Work to complete:
Write the data below out in full, exactly as it stands.

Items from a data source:
_ _ _ _

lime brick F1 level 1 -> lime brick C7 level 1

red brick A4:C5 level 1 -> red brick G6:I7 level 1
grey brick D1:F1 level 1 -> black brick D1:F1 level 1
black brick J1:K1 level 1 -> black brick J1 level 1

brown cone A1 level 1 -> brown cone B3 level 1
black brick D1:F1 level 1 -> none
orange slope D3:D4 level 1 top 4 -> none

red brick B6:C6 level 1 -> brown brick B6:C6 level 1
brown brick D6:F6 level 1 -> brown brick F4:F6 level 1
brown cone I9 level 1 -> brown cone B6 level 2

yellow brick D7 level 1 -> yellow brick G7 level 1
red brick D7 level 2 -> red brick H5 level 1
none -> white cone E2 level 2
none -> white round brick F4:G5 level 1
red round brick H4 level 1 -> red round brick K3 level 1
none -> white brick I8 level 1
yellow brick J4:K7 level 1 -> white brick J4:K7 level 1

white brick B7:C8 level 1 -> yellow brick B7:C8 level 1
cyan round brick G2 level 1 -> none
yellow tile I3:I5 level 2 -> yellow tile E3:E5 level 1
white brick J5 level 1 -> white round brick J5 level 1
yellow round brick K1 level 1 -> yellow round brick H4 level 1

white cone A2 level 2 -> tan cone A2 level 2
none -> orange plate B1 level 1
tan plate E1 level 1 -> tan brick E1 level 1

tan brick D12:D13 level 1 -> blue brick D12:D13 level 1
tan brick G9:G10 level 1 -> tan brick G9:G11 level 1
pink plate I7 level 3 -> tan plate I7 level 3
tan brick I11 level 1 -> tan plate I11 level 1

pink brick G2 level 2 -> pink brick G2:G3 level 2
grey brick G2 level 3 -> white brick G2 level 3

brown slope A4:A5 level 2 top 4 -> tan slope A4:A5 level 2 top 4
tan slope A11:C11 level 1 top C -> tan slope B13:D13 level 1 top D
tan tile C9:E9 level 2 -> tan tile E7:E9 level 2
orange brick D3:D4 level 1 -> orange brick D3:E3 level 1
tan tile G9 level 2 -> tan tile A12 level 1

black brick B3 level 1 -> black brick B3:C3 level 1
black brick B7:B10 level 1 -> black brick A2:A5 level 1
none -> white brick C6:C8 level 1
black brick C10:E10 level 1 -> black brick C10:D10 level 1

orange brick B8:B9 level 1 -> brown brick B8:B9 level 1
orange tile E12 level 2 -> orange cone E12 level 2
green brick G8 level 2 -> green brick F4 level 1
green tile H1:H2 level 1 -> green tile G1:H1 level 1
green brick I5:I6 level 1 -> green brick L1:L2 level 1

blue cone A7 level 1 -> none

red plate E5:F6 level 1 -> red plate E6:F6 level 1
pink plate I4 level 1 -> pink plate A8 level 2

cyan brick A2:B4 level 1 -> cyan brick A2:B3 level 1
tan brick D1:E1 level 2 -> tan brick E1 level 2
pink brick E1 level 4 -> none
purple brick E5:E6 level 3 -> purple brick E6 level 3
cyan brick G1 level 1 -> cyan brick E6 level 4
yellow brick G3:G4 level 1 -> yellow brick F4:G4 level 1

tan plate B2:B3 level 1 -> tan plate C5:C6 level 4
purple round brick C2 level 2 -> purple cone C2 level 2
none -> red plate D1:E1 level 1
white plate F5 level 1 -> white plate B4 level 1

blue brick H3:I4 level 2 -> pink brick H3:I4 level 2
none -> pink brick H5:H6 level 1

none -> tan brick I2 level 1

_ _ _ _

Solution to this task:
lime brick F1 level 1 -> lime brick C7 level 1

red brick A4:C5 level 1 -> red brick G6:I7 level 1
grey brick D1:F1 level 1 -> black brick D1:F1 level 1
black brick J1:K1 level 1 -> black brick J1 level 1

brown cone A1 level 1 -> brown cone B3 level 1
black brick D1:F1 level 1 -> none
orange slope D3:D4 level 1 top 4 -> none

red brick B6:C6 level 1 -> brown brick B6:C6 level 1
brown brick D6:F6 level 1 -> brown brick F4:F6 level 1
brown cone I9 level 1 -> brown cone B6 level 2

yellow brick D7 level 1 -> yellow brick G7 level 1
red brick D7 level 2 -> red brick H5 level 1
none -> white cone E2 level 2
none -> white round brick F4:G5 level 1
red round brick H4 level 1 -> red round brick K3 level 1
none -> white brick I8 level 1
yellow brick J4:K7 level 1 -> white brick J4:K7 level 1

white brick B7:C8 level 1 -> yellow brick B7:C8 level 1
cyan round brick G2 level 1 -> none
yellow tile I3:I5 level 2 -> yellow tile E3:E5 level 1
white brick J5 level 1 -> white round brick J5 level 1
yellow round brick K1 level 1 -> yellow round brick H4 level 1

white cone A2 level 2 -> tan cone A2 level 2
none -> orange plate B1 level 1
tan plate E1 level 1 -> tan brick E1 level 1

tan brick D12:D13 level 1 -> blue brick D12:D13 level 1
tan brick G9:G10 level 1 -> tan brick G9:G11 level 1
pink plate I7 level 3 -> tan plate I7 level 3
tan brick I11 level 1 -> tan plate I11 level 1

pink brick G2 level 2 -> pink brick G2:G3 level 2
grey brick G2 level 3 -> white brick G2 level 3

brown slope A4:A5 level 2 top 4 -> tan slope A4:A5 level 2 top 4
tan slope A11:C11 level 1 top C -> tan slope B13:D13 level 1 top D
tan tile C9:E9 level 2 -> tan tile E7:E9 level 2
orange brick D3:D4 level 1 -> orange brick D3:E3 level 1
tan tile G9 level 2 -> tan tile A12 level 1

black brick B3 level 1 -> black brick B3:C3 level 1
black brick B7:B10 level 1 -> black brick A2:A5 level 1
none -> white brick C6:C8 level 1
black brick C10:E10 level 1 -> black brick C10:D10 level 1

orange brick B8:B9 level 1 -> brown brick B8:B9 level 1
orange tile E12 level 2 -> orange cone E12 level 2
green brick G8 level 2 -> green brick F4 level 1
green tile H1:H2 level 1 -> green tile G1:H1 level 1
green brick I5:I6 level 1 -> green brick L1:L2 level 1

blue cone A7 level 1 -> none

red plate E5:F6 level 1 -> red plate E6:F6 level 1
pink plate I4 level 1 -> pink plate A8 level 2

cyan brick A2:B4 level 1 -> cyan brick A2:B3 level 1
tan brick D1:E1 level 2 -> tan brick E1 level 2
pink brick E1 level 4 -> none
purple brick E5:E6 level 3 -> purple brick E6 level 3
cyan brick G1 level 1 -> cyan brick E6 level 4
yellow brick G3:G4 level 1 -> yellow brick F4:G4 level 1

tan plate B2:B3 level 1 -> tan plate C5:C6 level 4
purple round brick C2 level 2 -> purple cone C2 level 2
none -> red plate D1:E1 level 1
white plate F5 level 1 -> white plate B4 level 1

blue brick H3:I4 level 2 -> pink brick H3:I4 level 2
none -> pink brick H5:H6 level 1

none -> tan brick I2 level 1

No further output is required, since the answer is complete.